## TASK BRIEF
What is needed is the run of lines from the one with "red brick A13:B13" through the close of the data, set down exactly.

## Records drawn from a dataset
=== Section Start ===
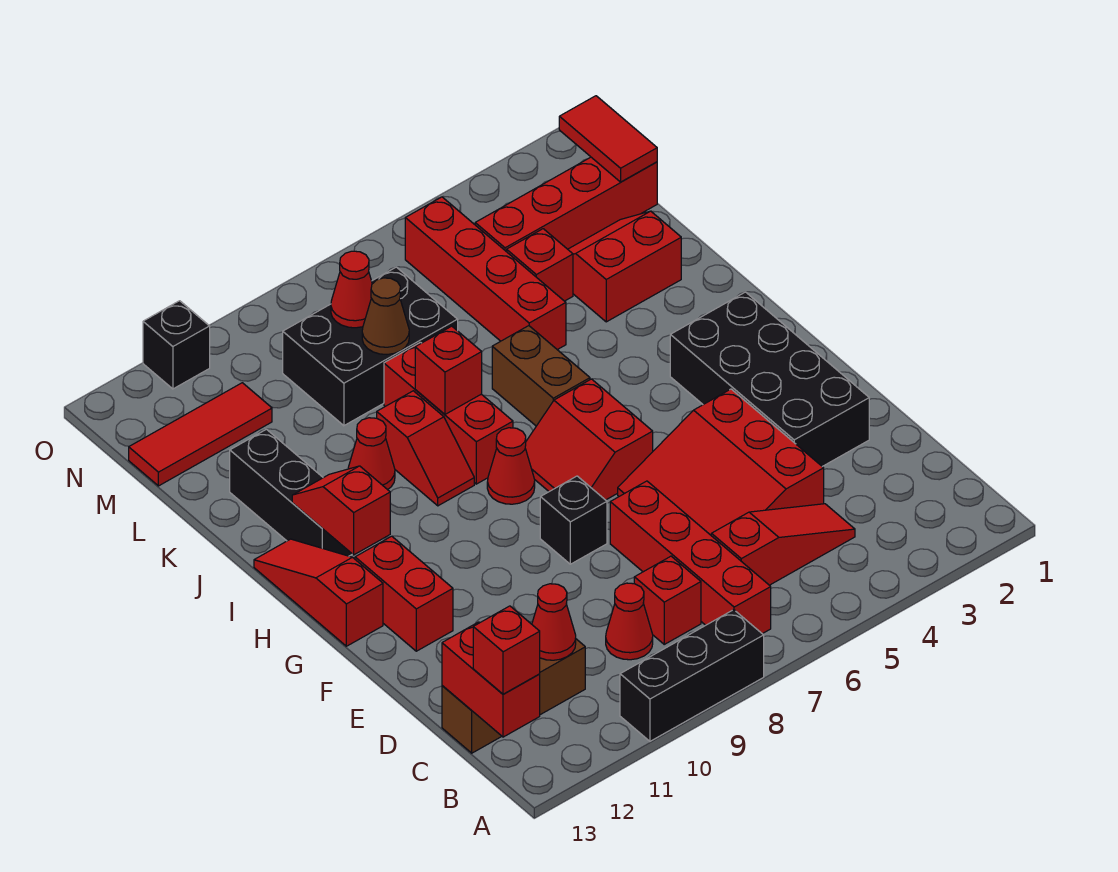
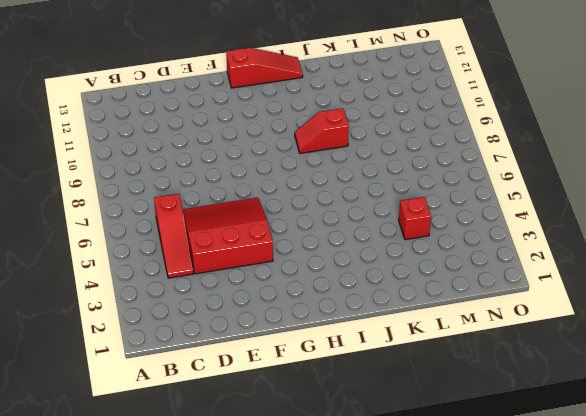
none -> black brick A8:A10 level 1
none -> red brick B7:E7 level 1
none -> red brick C8 level 1
none -> red cone C9 level 1

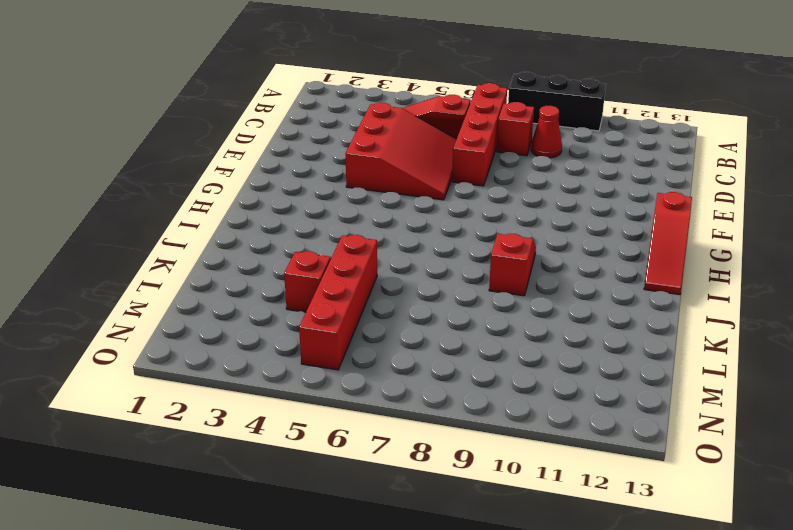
none -> brown brick C11:C13 level 1
none -> black brick E2:H3 level 1
none -> black brick F8 level 1
none -> red brick F12:G12 level 1

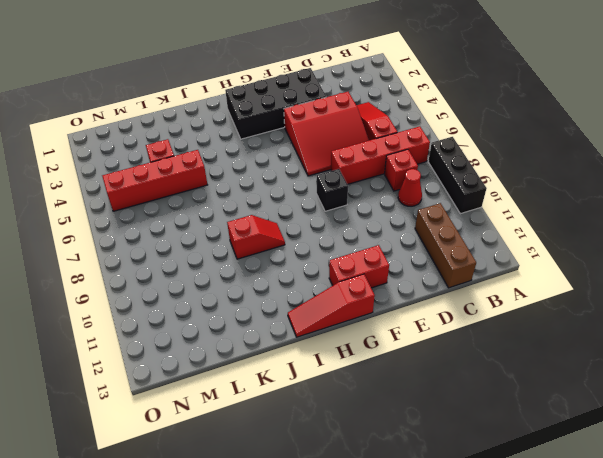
none -> red slope G6:H7 level 1 top 6
none -> red cone H8 level 1
none -> brown brick I6:J6 level 1
none -> red brick I8:K8 level 1

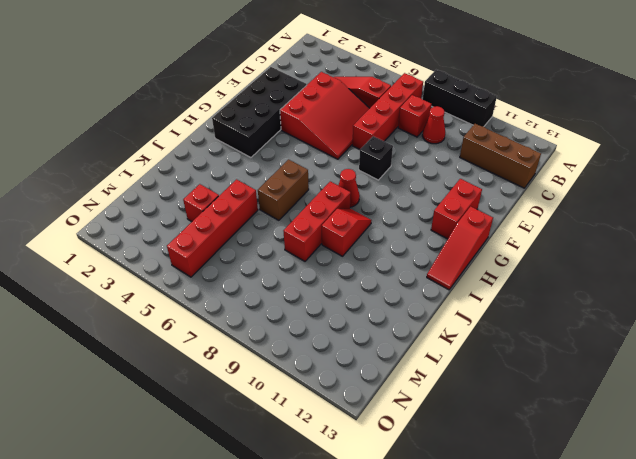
none -> red slope G6:H7 level 1 top 6
none -> black brick I12:K12 level 1
none -> red cone J10 level 1
none -> red slope K2:L3 level 1 top K

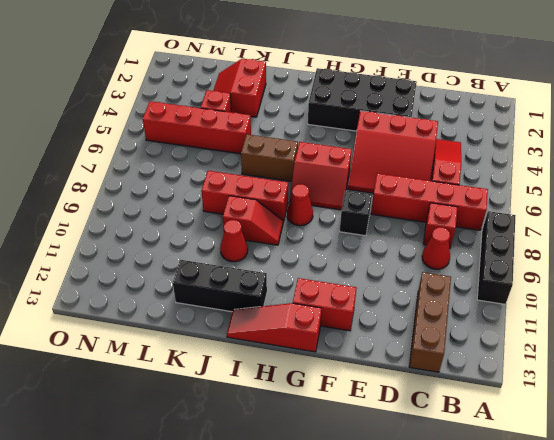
none -> black brick L7:M9 level 1
none -> red brick M1:M4 level 1
none -> red tile M11:M13 level 1
none -> black brick O11 level 1

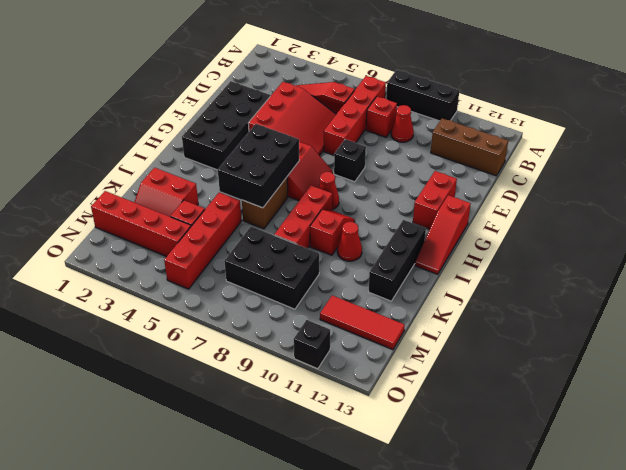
black brick H5:J6 level 2 -> none
none -> red brick B13:C13 level 2
none -> red cone C11 level 2
none -> red slope H12:I12 level 2 top H
none -> red brick J8 level 2

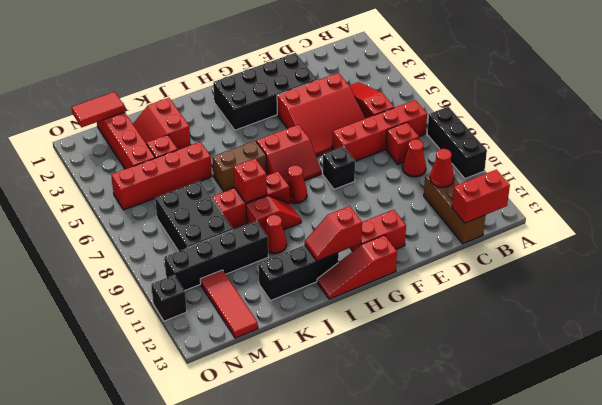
black brick K10:N10 level 1 -> none
none -> brown cone L8 level 2
none -> red cone M8 level 2
none -> red brick B13 level 3

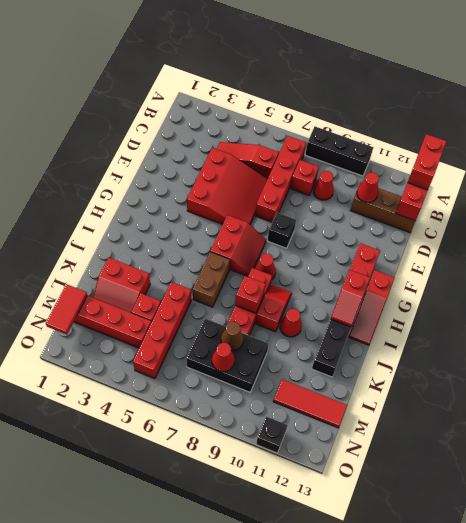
red brick A13:B13 level 3 -> red brick B13 level 3
none -> black brick E2:H3 level 1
=== Section End ===
## OUTPUT BELOW
red brick A13:B13 level 3 -> red brick B13 level 3
none -> black brick E2:H3 level 1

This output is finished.